■ **Exercise goal**
The lines to return are those from the line holding "[(94,273),(107,312),(156,282),(133,214),(79,232),(94,273)]" through the last line of the entries below, both included, written exactly and without pictures.

=== Material shown ===

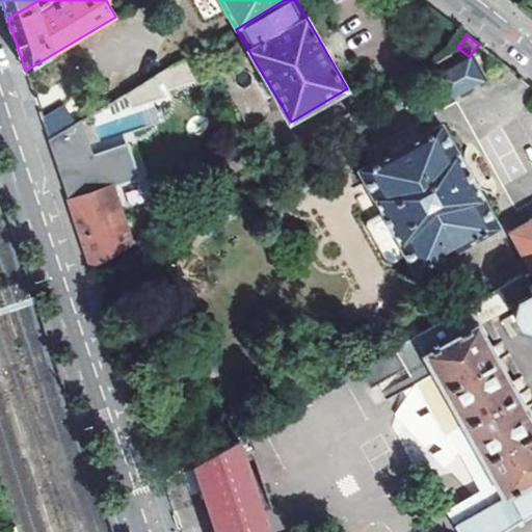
[(469,56),(433,76),(448,104),(487,82),(472,53),(470,56),(469,56)]
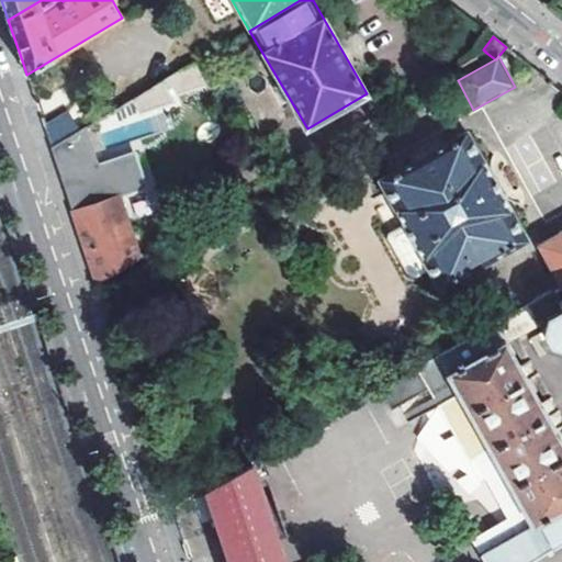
[(160,82),(143,93),(154,112),(172,102),(160,82)]
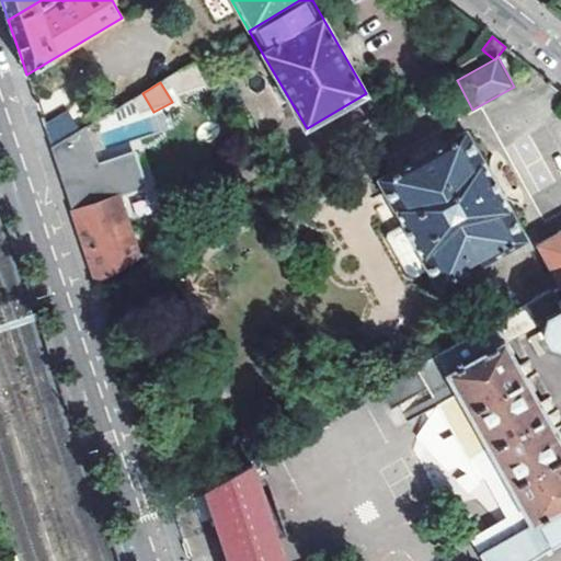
[(65,140),(72,135),(65,122),(58,121),(45,128),(52,148),(65,140)]
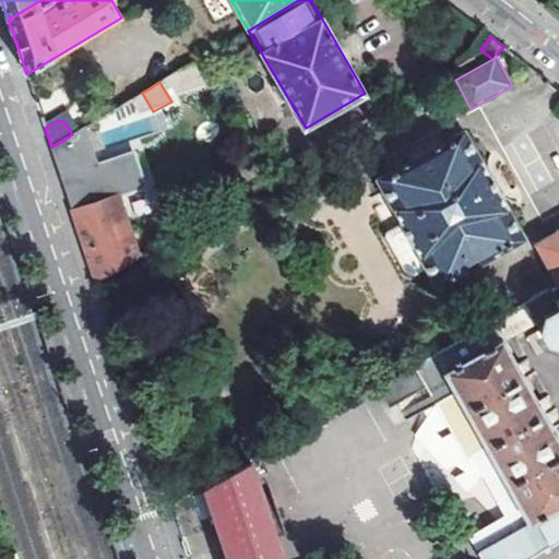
[(134,150),(98,162),(86,126),(72,134),(64,140),(51,147),(72,211),(121,194),(146,186),(134,150)]
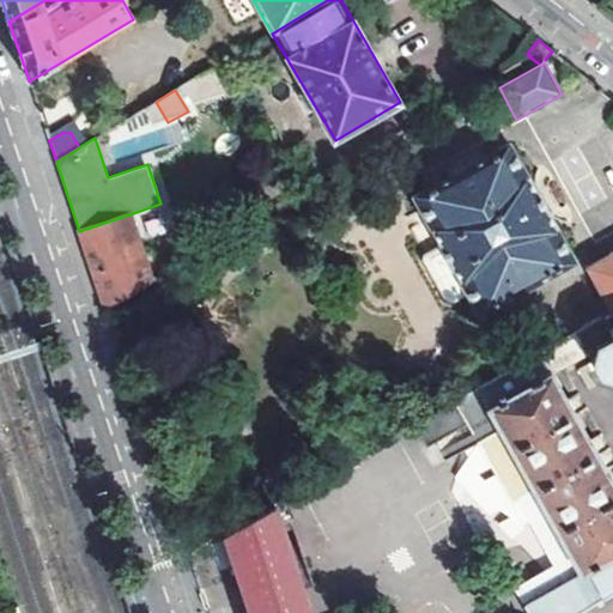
[(469,296),(480,315),(575,262),(557,232),(560,230),(529,174),(526,175),(509,144),(416,196),(442,243),(424,253),(424,260),(448,303),(454,304),(469,296)]
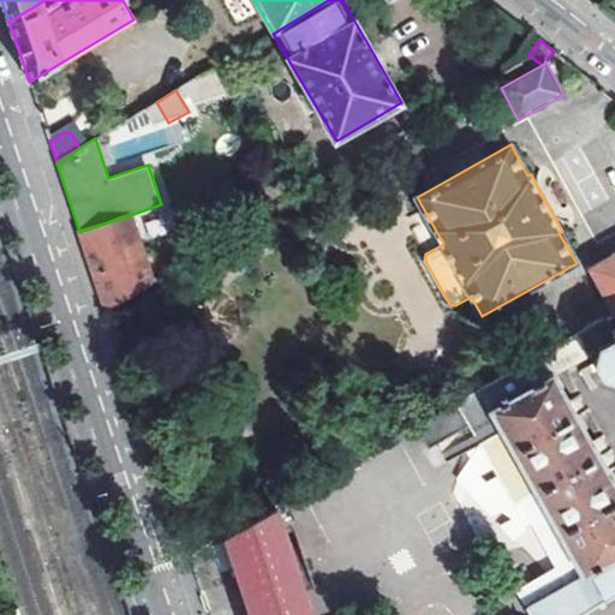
[(94,273),(107,312),(156,282),(133,214),(79,232),(94,273)]
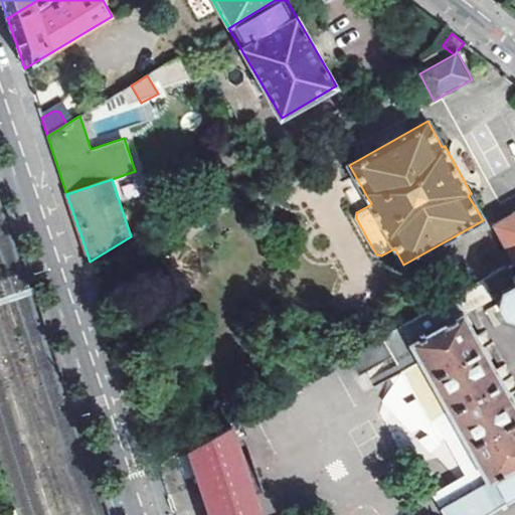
[(514,211),(513,213),(514,215),(493,226),(514,263),(514,262),(514,211)]
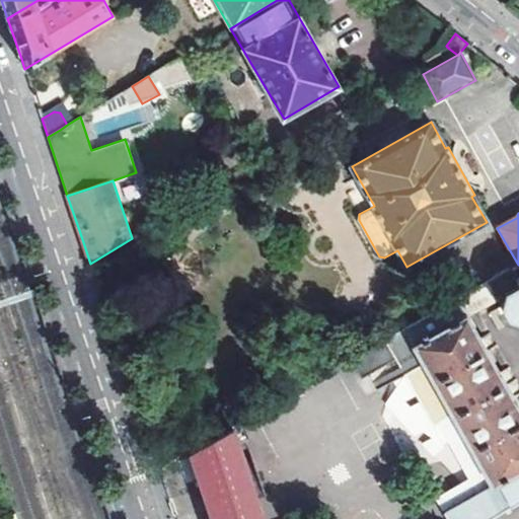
[(489,485),(441,514),(443,518),(488,518),(518,500),(518,277),(517,278),(511,269),(350,362),(360,380),(394,360),(433,427),(438,425),(451,417),(489,485)]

===

■ **Written answer**
[(94,273),(107,312),(156,282),(133,214),(79,232),(94,273)]
[(514,211),(513,213),(514,215),(493,226),(514,263),(514,262),(514,211)]
[(489,485),(441,514),(443,518),(488,518),(518,500),(518,277),(517,278),(511,269),(350,362),(360,380),(394,360),(433,427),(438,425),(451,417),(489,485)]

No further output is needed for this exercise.